Each line of the entries that contains the word "none" adds one. Reply with the resulting number only.
======== MATERIAL SHOWN ========
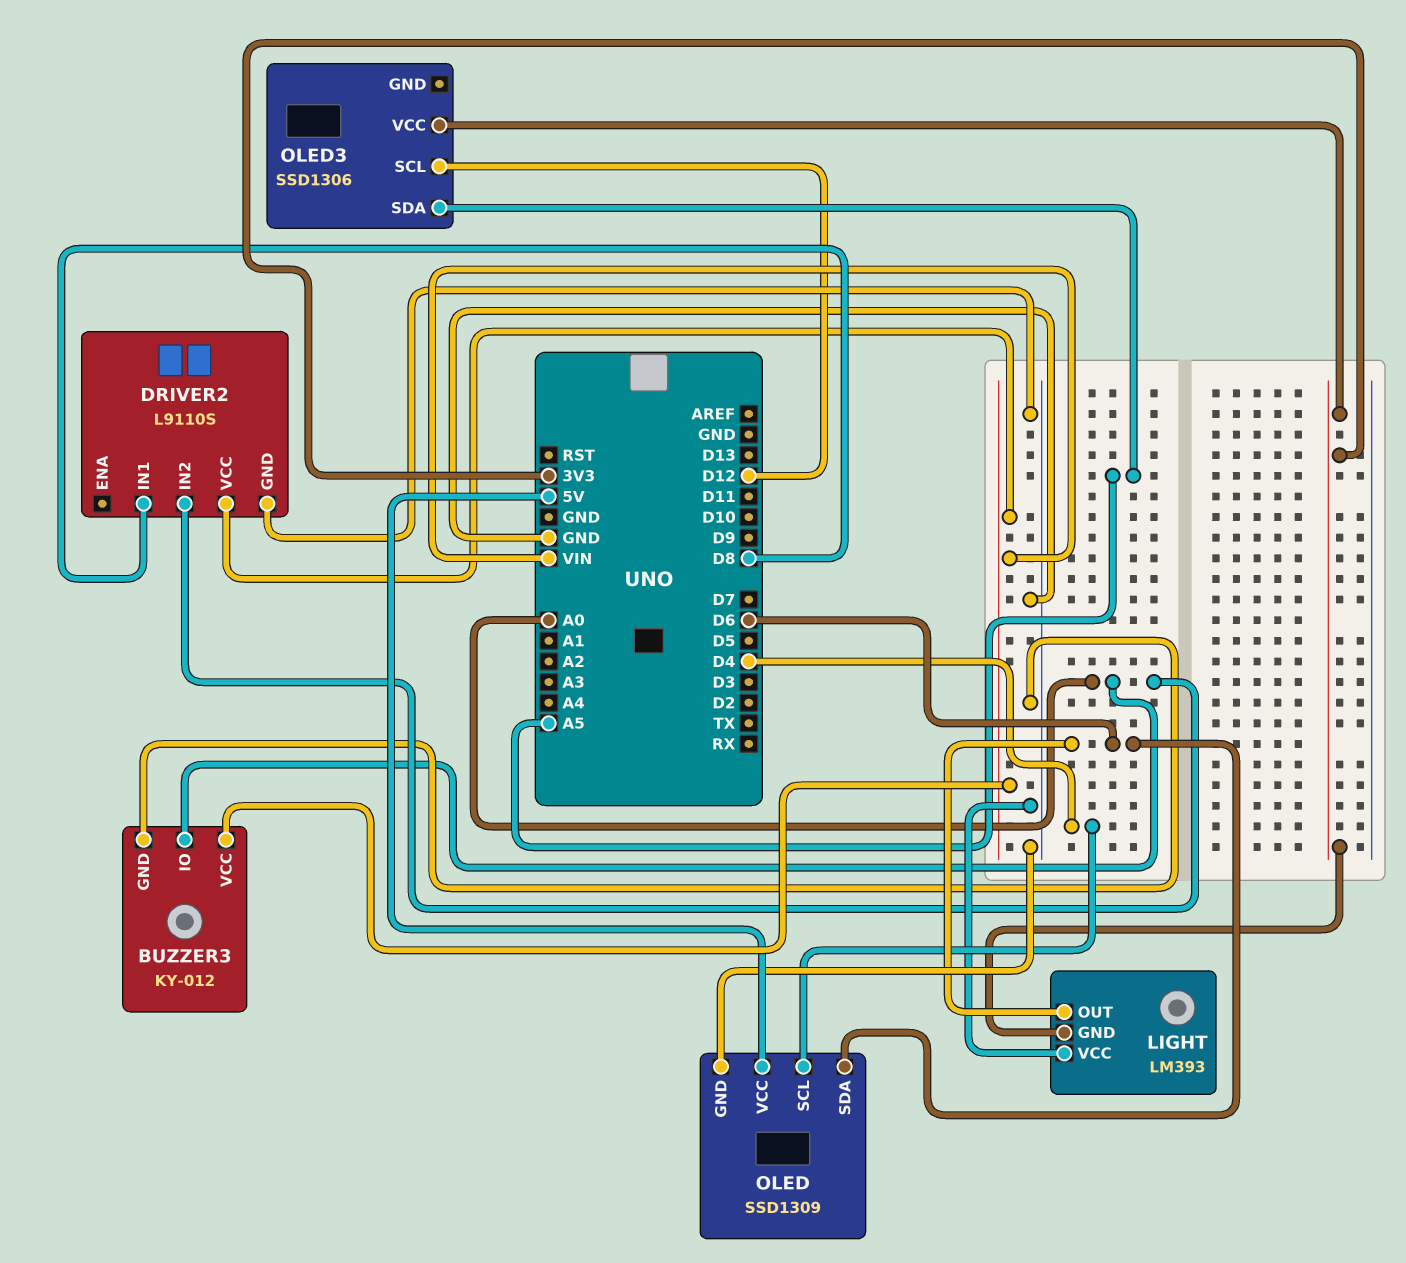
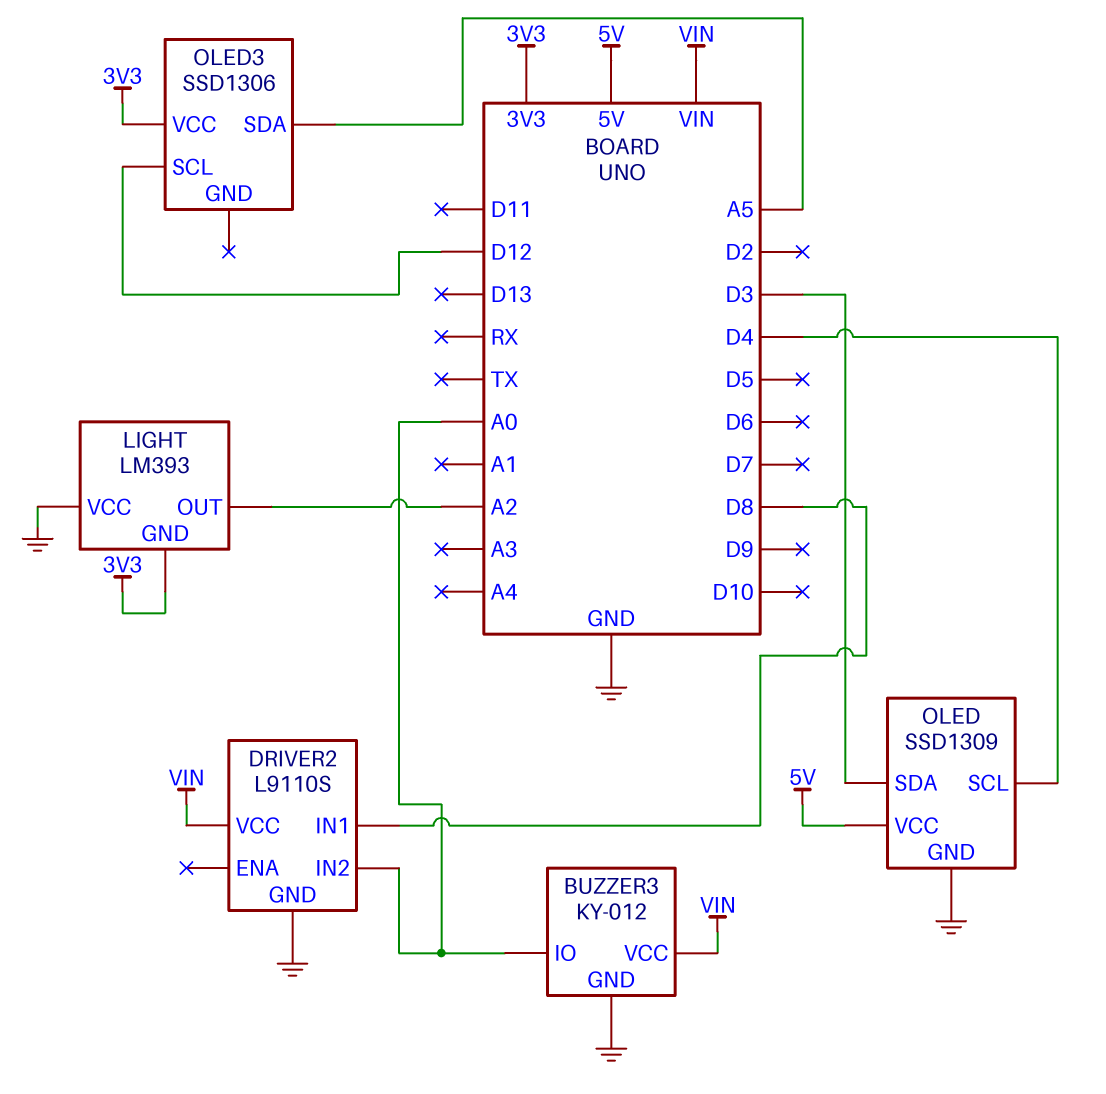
LIGHT pin OUT: D6 -> A2
OLED pin SDA: D6 -> D3

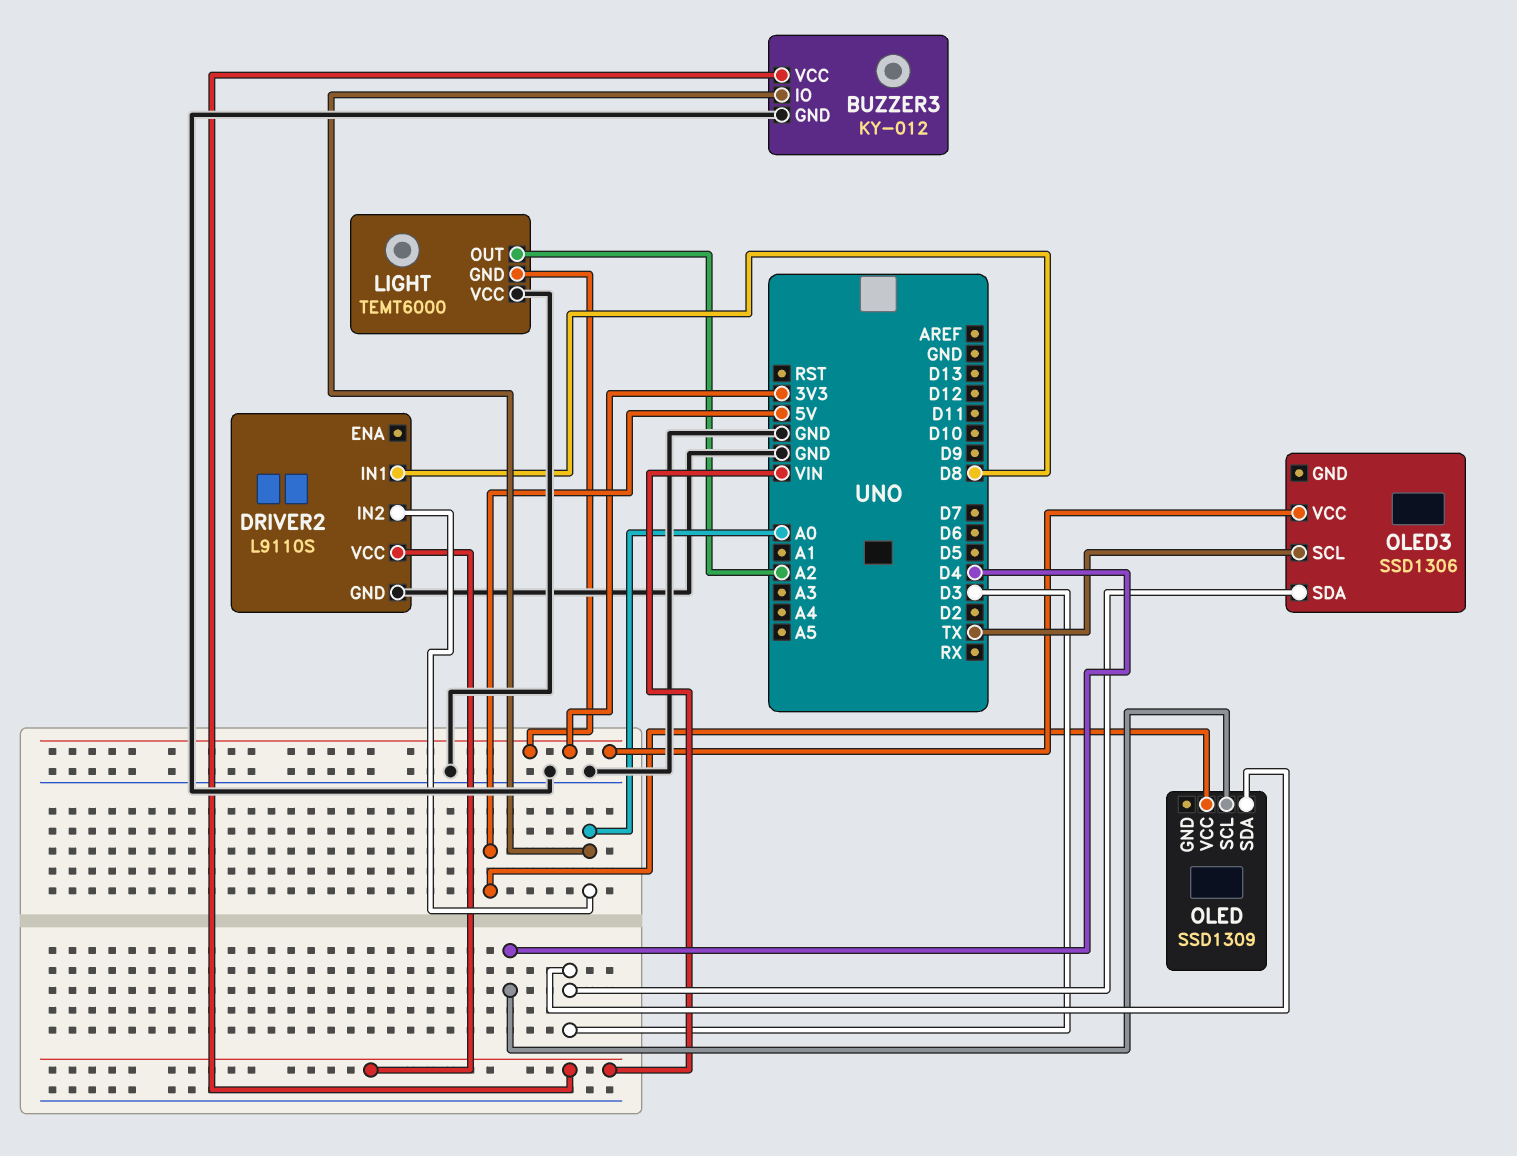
LIGHT: LM393 -> TEMT6000
OLED pin GND: GND -> none
OLED3 pin SCL: D12 -> TX
OLED3 pin SDA: A5 -> D3

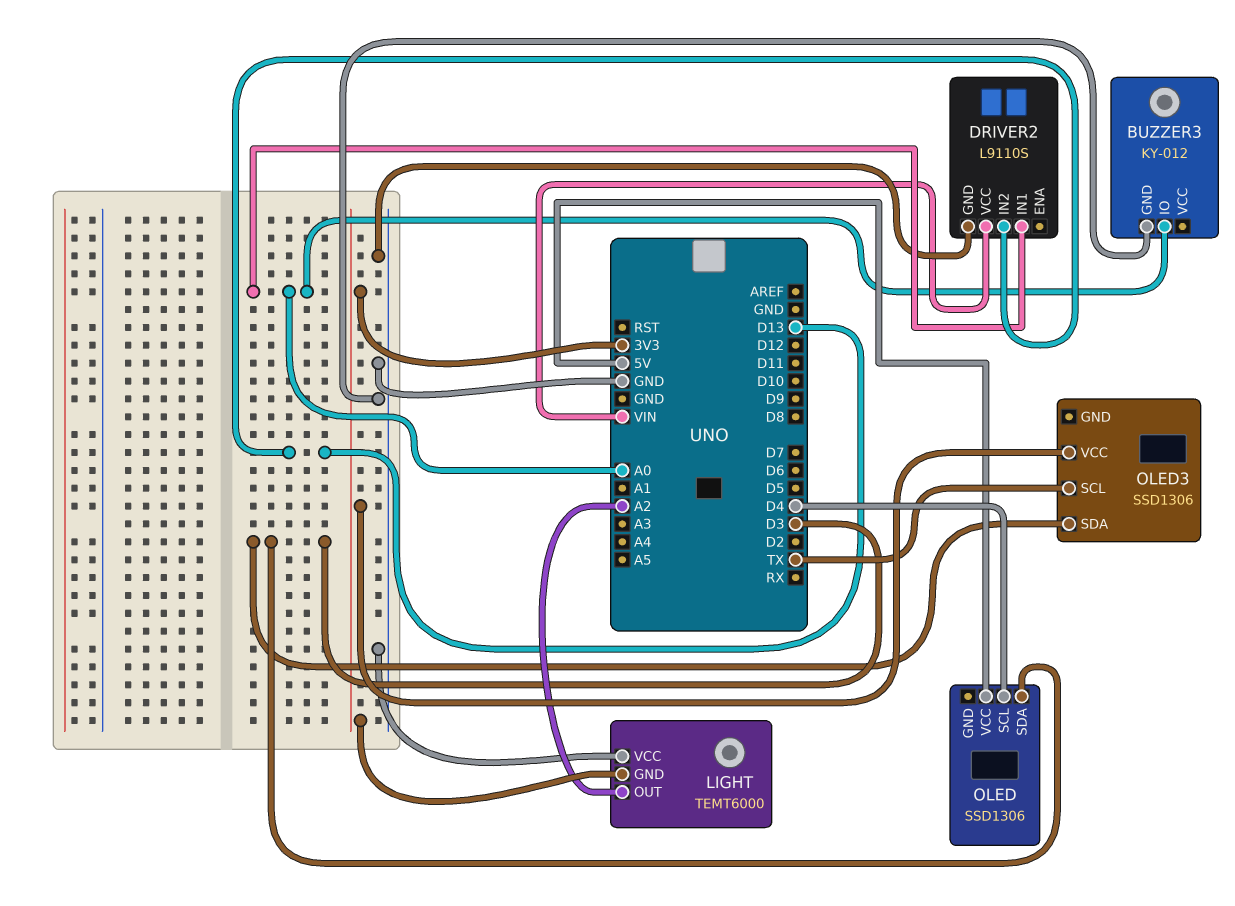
BUZZER3 pin VCC: VIN -> none
DRIVER2 pin IN1: D8 -> A0
DRIVER2 pin IN2: A0 -> D13
OLED: SSD1309 -> SSD1306

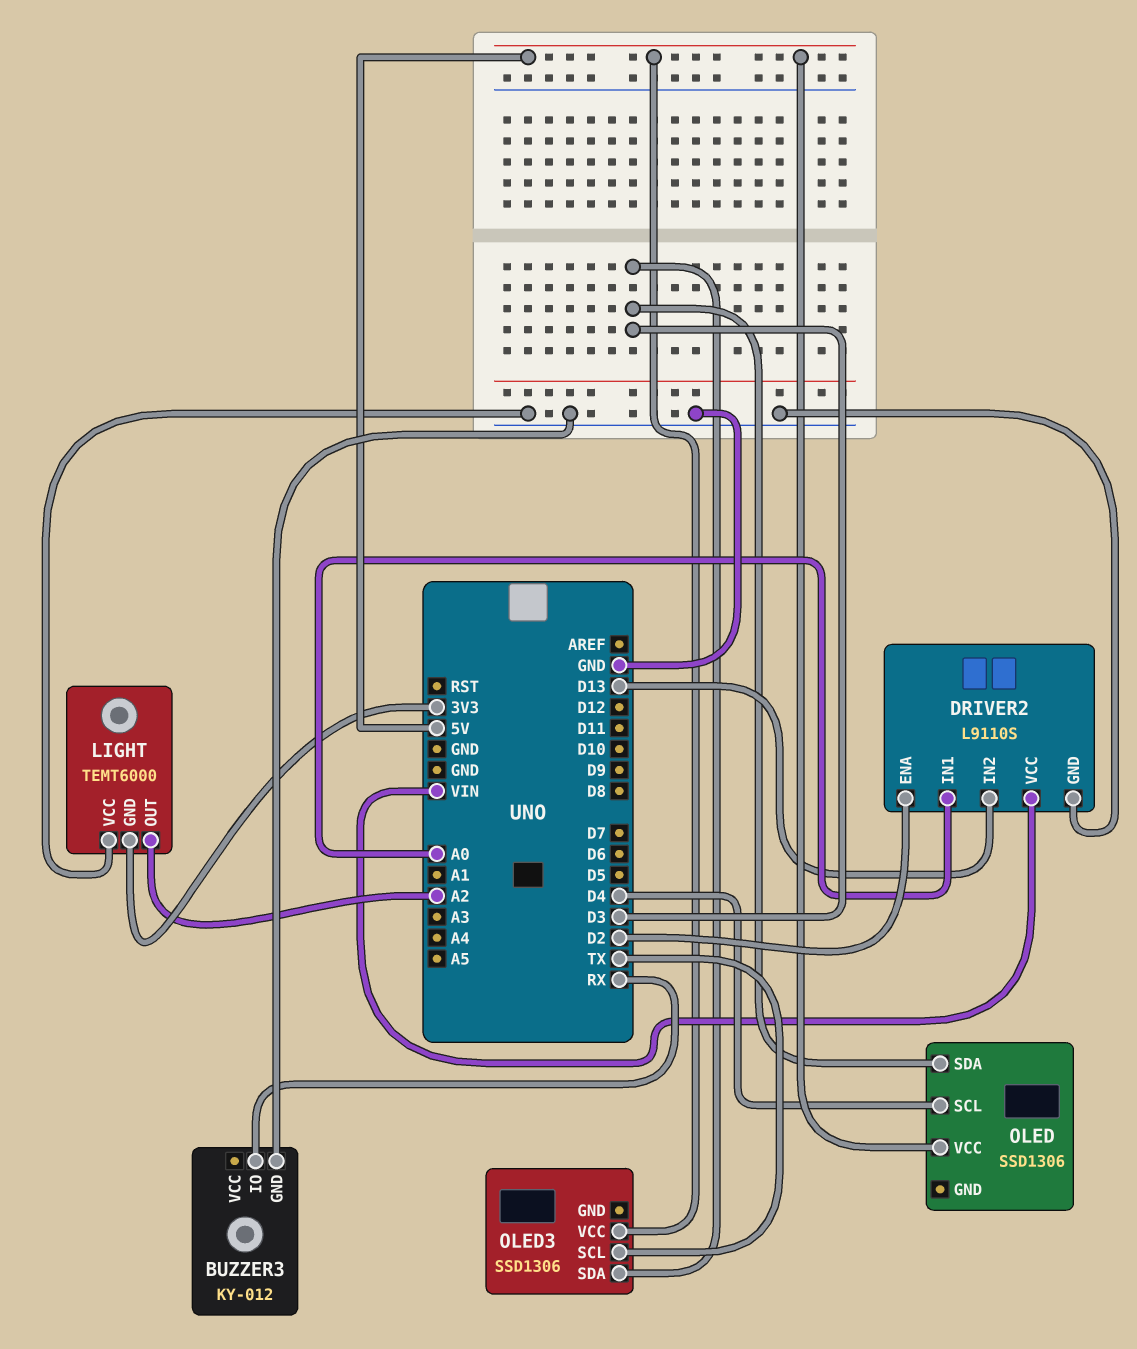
BUZZER3 pin IO: A0 -> RX
DRIVER2 pin ENA: none -> D2
OLED3 pin VCC: 3V3 -> 5V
========
◆ **RESULT**
3